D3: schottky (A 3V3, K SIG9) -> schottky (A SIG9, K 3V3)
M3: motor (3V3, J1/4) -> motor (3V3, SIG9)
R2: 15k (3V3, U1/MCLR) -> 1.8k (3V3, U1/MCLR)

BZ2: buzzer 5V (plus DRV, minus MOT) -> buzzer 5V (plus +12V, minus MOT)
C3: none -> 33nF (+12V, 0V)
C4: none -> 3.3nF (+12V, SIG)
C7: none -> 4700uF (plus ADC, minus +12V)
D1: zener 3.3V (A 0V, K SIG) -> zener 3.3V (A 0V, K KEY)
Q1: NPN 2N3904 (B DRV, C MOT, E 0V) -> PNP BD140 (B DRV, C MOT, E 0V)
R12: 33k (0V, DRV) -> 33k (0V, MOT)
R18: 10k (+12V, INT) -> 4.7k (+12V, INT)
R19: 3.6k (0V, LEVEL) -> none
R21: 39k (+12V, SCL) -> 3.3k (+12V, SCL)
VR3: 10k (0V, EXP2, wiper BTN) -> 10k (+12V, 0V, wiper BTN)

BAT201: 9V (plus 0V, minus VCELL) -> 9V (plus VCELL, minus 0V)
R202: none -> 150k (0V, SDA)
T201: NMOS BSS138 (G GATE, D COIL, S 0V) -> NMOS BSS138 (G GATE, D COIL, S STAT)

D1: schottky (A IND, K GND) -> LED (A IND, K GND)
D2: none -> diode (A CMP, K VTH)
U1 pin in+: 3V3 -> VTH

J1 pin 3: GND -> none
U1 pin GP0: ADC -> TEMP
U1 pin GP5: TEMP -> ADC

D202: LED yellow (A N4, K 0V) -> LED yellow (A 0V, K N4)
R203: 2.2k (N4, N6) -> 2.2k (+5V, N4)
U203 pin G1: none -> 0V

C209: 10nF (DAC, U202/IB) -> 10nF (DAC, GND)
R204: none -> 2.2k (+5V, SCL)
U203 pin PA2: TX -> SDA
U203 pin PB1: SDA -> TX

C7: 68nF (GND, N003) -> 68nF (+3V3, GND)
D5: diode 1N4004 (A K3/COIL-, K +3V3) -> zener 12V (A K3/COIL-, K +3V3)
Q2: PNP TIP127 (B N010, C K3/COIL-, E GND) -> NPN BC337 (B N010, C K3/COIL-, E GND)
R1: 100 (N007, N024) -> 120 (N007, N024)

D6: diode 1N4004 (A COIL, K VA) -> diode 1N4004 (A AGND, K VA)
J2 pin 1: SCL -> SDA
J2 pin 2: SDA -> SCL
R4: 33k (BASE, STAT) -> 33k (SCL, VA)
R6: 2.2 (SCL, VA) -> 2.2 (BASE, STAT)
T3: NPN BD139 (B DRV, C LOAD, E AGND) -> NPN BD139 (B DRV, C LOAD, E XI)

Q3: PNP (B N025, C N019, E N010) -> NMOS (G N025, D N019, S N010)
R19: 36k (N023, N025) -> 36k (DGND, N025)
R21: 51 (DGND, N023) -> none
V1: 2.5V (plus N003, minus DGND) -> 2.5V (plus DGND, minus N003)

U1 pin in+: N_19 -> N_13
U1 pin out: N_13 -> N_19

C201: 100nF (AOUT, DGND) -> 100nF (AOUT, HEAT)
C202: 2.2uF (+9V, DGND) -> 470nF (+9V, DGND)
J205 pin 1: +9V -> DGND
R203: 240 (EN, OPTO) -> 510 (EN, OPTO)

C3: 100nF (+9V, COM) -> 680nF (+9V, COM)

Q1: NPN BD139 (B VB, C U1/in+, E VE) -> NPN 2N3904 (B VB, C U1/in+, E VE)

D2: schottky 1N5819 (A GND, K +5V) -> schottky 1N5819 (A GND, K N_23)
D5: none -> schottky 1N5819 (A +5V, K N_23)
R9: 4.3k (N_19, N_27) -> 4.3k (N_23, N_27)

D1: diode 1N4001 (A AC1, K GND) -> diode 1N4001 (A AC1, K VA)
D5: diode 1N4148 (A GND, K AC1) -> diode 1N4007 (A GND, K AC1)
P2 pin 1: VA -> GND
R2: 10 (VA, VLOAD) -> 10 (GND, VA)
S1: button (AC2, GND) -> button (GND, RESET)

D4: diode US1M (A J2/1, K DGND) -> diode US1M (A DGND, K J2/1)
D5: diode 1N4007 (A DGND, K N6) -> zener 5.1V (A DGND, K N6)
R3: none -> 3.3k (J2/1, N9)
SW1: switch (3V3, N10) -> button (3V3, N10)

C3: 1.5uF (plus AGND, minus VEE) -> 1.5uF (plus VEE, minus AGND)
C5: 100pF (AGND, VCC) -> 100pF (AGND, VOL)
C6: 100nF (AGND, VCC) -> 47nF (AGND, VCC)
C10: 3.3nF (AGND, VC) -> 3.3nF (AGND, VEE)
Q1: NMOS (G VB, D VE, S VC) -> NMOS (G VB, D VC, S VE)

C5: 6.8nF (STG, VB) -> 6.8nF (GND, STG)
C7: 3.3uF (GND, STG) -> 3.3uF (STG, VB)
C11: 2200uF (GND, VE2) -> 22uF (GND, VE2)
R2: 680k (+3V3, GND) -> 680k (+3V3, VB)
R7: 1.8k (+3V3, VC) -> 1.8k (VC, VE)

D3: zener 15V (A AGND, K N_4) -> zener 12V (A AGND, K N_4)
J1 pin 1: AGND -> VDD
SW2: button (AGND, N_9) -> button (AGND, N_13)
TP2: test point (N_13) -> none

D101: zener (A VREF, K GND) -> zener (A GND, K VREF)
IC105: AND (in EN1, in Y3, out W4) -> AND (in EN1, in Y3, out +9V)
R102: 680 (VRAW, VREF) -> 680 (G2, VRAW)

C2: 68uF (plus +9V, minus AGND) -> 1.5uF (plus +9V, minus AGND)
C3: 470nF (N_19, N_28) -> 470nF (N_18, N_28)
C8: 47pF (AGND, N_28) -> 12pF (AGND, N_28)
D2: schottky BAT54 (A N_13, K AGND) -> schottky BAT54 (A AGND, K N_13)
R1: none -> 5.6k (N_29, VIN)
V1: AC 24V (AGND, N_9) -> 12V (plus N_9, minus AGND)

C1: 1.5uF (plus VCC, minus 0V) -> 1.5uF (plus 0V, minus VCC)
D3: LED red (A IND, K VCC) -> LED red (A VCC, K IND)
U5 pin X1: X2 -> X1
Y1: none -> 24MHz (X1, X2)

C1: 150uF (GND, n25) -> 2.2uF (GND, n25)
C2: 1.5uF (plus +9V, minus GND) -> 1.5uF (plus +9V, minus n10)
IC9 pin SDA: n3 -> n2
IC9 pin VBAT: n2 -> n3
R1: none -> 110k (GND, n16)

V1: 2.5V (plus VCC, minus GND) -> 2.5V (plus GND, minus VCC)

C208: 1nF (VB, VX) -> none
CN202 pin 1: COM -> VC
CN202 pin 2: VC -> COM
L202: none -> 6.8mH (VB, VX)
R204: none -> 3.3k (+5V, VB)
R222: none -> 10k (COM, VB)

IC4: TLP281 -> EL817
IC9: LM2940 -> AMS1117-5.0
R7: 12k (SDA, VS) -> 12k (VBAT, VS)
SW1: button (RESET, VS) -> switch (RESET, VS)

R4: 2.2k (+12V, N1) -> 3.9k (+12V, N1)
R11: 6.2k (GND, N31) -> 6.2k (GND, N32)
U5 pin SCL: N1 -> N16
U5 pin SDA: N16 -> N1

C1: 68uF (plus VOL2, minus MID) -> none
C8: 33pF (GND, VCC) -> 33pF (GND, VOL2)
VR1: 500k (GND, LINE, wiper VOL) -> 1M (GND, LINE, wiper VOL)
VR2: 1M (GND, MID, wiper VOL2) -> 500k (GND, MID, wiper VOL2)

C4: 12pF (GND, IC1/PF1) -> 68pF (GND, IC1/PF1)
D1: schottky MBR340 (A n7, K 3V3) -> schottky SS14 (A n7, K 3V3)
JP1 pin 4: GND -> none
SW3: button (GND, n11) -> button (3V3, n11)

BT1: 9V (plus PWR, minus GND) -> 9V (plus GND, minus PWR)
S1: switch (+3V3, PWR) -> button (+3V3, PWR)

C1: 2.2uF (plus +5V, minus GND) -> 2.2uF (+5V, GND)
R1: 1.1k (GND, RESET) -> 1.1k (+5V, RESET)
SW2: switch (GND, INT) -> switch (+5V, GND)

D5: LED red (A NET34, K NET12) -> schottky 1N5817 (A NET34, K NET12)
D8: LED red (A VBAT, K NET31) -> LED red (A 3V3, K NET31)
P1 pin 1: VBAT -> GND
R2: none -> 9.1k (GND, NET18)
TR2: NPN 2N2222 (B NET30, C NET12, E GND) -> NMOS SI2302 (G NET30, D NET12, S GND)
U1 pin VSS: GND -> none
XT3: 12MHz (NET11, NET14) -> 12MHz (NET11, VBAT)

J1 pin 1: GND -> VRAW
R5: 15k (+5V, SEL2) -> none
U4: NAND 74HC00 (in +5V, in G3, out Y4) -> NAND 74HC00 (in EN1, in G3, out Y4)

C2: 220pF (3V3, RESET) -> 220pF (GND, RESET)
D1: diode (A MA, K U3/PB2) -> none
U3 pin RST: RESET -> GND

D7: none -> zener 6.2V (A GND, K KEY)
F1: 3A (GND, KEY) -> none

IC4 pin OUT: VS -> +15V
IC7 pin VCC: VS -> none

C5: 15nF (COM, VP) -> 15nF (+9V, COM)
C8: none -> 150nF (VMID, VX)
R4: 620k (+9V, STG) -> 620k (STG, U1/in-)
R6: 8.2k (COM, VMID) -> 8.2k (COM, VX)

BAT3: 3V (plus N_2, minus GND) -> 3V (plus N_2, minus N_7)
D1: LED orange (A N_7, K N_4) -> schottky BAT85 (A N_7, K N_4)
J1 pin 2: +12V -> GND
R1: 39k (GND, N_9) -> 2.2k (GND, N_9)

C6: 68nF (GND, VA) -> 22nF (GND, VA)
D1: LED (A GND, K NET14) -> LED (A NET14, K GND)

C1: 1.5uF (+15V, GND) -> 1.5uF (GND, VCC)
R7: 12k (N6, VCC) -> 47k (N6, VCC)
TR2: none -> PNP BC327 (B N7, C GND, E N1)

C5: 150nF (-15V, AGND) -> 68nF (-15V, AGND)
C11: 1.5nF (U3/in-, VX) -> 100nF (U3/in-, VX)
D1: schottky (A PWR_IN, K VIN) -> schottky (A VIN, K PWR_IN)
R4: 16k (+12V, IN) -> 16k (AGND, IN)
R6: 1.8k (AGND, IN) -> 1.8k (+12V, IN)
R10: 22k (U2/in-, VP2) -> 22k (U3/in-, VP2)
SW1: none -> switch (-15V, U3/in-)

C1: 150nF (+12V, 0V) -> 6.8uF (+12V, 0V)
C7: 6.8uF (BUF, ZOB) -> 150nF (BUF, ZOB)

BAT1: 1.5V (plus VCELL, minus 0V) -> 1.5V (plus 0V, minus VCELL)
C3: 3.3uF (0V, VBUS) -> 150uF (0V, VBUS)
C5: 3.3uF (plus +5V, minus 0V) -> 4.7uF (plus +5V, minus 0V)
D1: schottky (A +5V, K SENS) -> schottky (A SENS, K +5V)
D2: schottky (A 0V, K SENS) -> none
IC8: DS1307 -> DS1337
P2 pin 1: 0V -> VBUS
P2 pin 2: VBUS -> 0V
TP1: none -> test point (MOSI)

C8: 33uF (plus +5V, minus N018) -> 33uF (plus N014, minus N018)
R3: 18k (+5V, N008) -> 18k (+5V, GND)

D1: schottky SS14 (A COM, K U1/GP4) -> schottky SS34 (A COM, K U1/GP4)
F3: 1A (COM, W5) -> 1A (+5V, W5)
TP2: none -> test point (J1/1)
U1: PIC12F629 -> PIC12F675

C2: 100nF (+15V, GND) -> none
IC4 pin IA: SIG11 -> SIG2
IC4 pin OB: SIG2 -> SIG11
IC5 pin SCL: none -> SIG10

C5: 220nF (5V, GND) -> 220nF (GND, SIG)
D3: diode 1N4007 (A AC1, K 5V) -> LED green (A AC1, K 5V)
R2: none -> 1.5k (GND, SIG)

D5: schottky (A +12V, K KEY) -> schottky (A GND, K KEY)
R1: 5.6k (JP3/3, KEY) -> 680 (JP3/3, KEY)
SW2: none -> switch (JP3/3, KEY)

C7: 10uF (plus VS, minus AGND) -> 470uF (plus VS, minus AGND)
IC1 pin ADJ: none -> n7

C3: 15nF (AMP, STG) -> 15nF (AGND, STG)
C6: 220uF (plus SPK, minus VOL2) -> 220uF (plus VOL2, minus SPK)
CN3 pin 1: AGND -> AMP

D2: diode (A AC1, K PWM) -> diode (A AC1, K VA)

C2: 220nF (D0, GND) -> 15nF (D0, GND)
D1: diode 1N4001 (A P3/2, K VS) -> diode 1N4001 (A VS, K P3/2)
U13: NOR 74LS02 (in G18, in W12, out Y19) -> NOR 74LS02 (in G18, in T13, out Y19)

§ Task directions: Return word for word the lines above from the line with "P2 pin 1: VA -> GND" to the line with "R7: 12k (SDA, VS) -> 12k (VBAT, VS)", including both and leaving out all others.

§ Exercise output:
P2 pin 1: VA -> GND
R2: 10 (VA, VLOAD) -> 10 (GND, VA)
S1: button (AC2, GND) -> button (GND, RESET)

D4: diode US1M (A J2/1, K DGND) -> diode US1M (A DGND, K J2/1)
D5: diode 1N4007 (A DGND, K N6) -> zener 5.1V (A DGND, K N6)
R3: none -> 3.3k (J2/1, N9)
SW1: switch (3V3, N10) -> button (3V3, N10)

C3: 1.5uF (plus AGND, minus VEE) -> 1.5uF (plus VEE, minus AGND)
C5: 100pF (AGND, VCC) -> 100pF (AGND, VOL)
C6: 100nF (AGND, VCC) -> 47nF (AGND, VCC)
C10: 3.3nF (AGND, VC) -> 3.3nF (AGND, VEE)
Q1: NMOS (G VB, D VE, S VC) -> NMOS (G VB, D VC, S VE)

C5: 6.8nF (STG, VB) -> 6.8nF (GND, STG)
C7: 3.3uF (GND, STG) -> 3.3uF (STG, VB)
C11: 2200uF (GND, VE2) -> 22uF (GND, VE2)
R2: 680k (+3V3, GND) -> 680k (+3V3, VB)
R7: 1.8k (+3V3, VC) -> 1.8k (VC, VE)

D3: zener 15V (A AGND, K N_4) -> zener 12V (A AGND, K N_4)
J1 pin 1: AGND -> VDD
SW2: button (AGND, N_9) -> button (AGND, N_13)
TP2: test point (N_13) -> none

D101: zener (A VREF, K GND) -> zener (A GND, K VREF)
IC105: AND (in EN1, in Y3, out W4) -> AND (in EN1, in Y3, out +9V)
R102: 680 (VRAW, VREF) -> 680 (G2, VRAW)

C2: 68uF (plus +9V, minus AGND) -> 1.5uF (plus +9V, minus AGND)
C3: 470nF (N_19, N_28) -> 470nF (N_18, N_28)
C8: 47pF (AGND, N_28) -> 12pF (AGND, N_28)
D2: schottky BAT54 (A N_13, K AGND) -> schottky BAT54 (A AGND, K N_13)
R1: none -> 5.6k (N_29, VIN)
V1: AC 24V (AGND, N_9) -> 12V (plus N_9, minus AGND)

C1: 1.5uF (plus VCC, minus 0V) -> 1.5uF (plus 0V, minus VCC)
D3: LED red (A IND, K VCC) -> LED red (A VCC, K IND)
U5 pin X1: X2 -> X1
Y1: none -> 24MHz (X1, X2)

C1: 150uF (GND, n25) -> 2.2uF (GND, n25)
C2: 1.5uF (plus +9V, minus GND) -> 1.5uF (plus +9V, minus n10)
IC9 pin SDA: n3 -> n2
IC9 pin VBAT: n2 -> n3
R1: none -> 110k (GND, n16)

V1: 2.5V (plus VCC, minus GND) -> 2.5V (plus GND, minus VCC)

C208: 1nF (VB, VX) -> none
CN202 pin 1: COM -> VC
CN202 pin 2: VC -> COM
L202: none -> 6.8mH (VB, VX)
R204: none -> 3.3k (+5V, VB)
R222: none -> 10k (COM, VB)

IC4: TLP281 -> EL817
IC9: LM2940 -> AMS1117-5.0
R7: 12k (SDA, VS) -> 12k (VBAT, VS)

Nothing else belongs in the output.